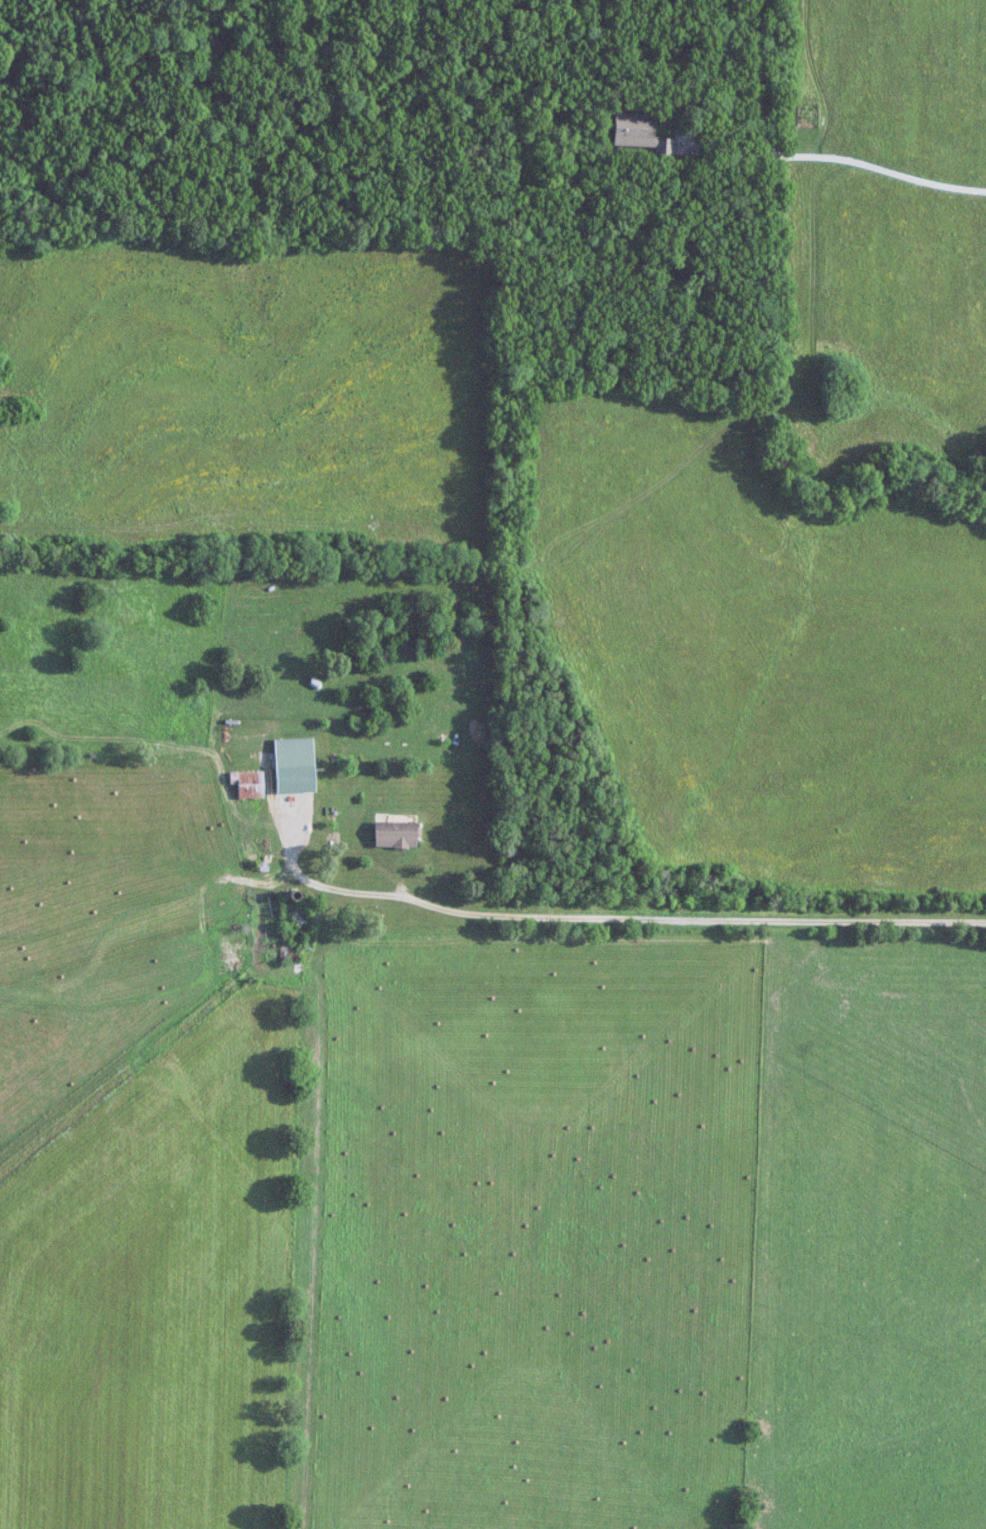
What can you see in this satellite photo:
road: (700, 104)
building: (645, 128)
building: (674, 148)
road: (880, 163)
crop: (762, 650)
building: (250, 784)
building: (404, 831)
road: (660, 916)

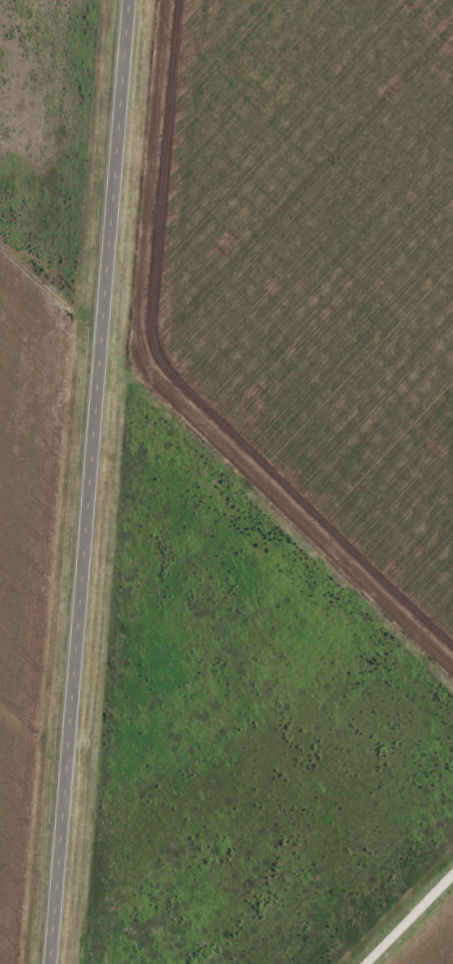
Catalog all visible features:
road: (87, 482)
road: (409, 919)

+++

[Problem to solve] What I need is every record written out exactly, minus the pictures.

[Reply]
What can you see in this satellite photo:
road: (700, 104)
building: (645, 128)
building: (674, 148)
road: (880, 163)
crop: (762, 650)
building: (250, 784)
building: (404, 831)
road: (660, 916)

Catalog all visible features:
road: (87, 482)
road: (409, 919)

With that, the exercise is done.